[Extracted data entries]

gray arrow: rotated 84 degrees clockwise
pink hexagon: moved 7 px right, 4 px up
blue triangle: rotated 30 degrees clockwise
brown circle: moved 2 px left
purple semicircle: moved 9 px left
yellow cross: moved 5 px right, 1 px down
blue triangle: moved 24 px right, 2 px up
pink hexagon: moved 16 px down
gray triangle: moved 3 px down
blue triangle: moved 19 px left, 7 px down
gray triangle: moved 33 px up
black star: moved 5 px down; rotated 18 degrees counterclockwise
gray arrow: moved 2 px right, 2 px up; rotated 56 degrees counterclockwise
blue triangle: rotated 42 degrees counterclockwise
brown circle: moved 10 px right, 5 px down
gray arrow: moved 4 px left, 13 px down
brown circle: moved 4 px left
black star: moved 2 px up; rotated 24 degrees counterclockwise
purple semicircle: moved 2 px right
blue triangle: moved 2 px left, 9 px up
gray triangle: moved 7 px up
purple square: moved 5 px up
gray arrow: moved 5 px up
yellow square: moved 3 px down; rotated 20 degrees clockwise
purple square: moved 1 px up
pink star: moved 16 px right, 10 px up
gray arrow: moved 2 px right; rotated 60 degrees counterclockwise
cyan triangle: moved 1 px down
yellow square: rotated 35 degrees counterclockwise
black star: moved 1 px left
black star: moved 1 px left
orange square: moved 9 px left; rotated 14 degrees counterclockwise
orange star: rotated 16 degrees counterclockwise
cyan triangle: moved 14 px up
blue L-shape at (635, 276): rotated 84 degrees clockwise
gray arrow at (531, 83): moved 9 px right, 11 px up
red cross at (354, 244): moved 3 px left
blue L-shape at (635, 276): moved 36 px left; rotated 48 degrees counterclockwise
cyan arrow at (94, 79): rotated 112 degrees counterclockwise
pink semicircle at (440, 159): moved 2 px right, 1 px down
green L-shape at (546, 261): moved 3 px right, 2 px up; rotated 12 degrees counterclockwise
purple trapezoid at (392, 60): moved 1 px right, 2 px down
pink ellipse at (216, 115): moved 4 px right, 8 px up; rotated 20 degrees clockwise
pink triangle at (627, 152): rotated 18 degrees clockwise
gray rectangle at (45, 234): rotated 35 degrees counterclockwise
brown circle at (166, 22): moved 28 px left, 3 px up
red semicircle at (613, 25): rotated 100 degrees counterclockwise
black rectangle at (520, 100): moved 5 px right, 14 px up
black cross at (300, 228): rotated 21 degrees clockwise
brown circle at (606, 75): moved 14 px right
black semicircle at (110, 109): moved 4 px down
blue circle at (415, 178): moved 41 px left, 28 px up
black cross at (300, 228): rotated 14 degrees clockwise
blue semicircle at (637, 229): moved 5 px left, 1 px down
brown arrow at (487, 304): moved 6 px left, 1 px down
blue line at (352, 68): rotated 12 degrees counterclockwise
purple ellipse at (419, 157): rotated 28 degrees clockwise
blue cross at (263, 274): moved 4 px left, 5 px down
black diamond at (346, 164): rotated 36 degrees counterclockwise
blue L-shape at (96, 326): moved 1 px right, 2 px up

WRITTEN PROBLEM → Write out every row above word for word, without changing anything.

THE OUTPUT →
gray arrow: rotated 84 degrees clockwise
pink hexagon: moved 7 px right, 4 px up
blue triangle: rotated 30 degrees clockwise
brown circle: moved 2 px left
purple semicircle: moved 9 px left
yellow cross: moved 5 px right, 1 px down
blue triangle: moved 24 px right, 2 px up
pink hexagon: moved 16 px down
gray triangle: moved 3 px down
blue triangle: moved 19 px left, 7 px down
gray triangle: moved 33 px up
black star: moved 5 px down; rotated 18 degrees counterclockwise
gray arrow: moved 2 px right, 2 px up; rotated 56 degrees counterclockwise
blue triangle: rotated 42 degrees counterclockwise
brown circle: moved 10 px right, 5 px down
gray arrow: moved 4 px left, 13 px down
brown circle: moved 4 px left
black star: moved 2 px up; rotated 24 degrees counterclockwise
purple semicircle: moved 2 px right
blue triangle: moved 2 px left, 9 px up
gray triangle: moved 7 px up
purple square: moved 5 px up
gray arrow: moved 5 px up
yellow square: moved 3 px down; rotated 20 degrees clockwise
purple square: moved 1 px up
pink star: moved 16 px right, 10 px up
gray arrow: moved 2 px right; rotated 60 degrees counterclockwise
cyan triangle: moved 1 px down
yellow square: rotated 35 degrees counterclockwise
black star: moved 1 px left
black star: moved 1 px left
orange square: moved 9 px left; rotated 14 degrees counterclockwise
orange star: rotated 16 degrees counterclockwise
cyan triangle: moved 14 px up
blue L-shape at (635, 276): rotated 84 degrees clockwise
gray arrow at (531, 83): moved 9 px right, 11 px up
red cross at (354, 244): moved 3 px left
blue L-shape at (635, 276): moved 36 px left; rotated 48 degrees counterclockwise
cyan arrow at (94, 79): rotated 112 degrees counterclockwise
pink semicircle at (440, 159): moved 2 px right, 1 px down
green L-shape at (546, 261): moved 3 px right, 2 px up; rotated 12 degrees counterclockwise
purple trapezoid at (392, 60): moved 1 px right, 2 px down
pink ellipse at (216, 115): moved 4 px right, 8 px up; rotated 20 degrees clockwise
pink triangle at (627, 152): rotated 18 degrees clockwise
gray rectangle at (45, 234): rotated 35 degrees counterclockwise
brown circle at (166, 22): moved 28 px left, 3 px up
red semicircle at (613, 25): rotated 100 degrees counterclockwise
black rectangle at (520, 100): moved 5 px right, 14 px up
black cross at (300, 228): rotated 21 degrees clockwise
brown circle at (606, 75): moved 14 px right
black semicircle at (110, 109): moved 4 px down
blue circle at (415, 178): moved 41 px left, 28 px up
black cross at (300, 228): rotated 14 degrees clockwise
blue semicircle at (637, 229): moved 5 px left, 1 px down
brown arrow at (487, 304): moved 6 px left, 1 px down
blue line at (352, 68): rotated 12 degrees counterclockwise
purple ellipse at (419, 157): rotated 28 degrees clockwise
blue cross at (263, 274): moved 4 px left, 5 px down
black diamond at (346, 164): rotated 36 degrees counterclockwise
blue L-shape at (96, 326): moved 1 px right, 2 px up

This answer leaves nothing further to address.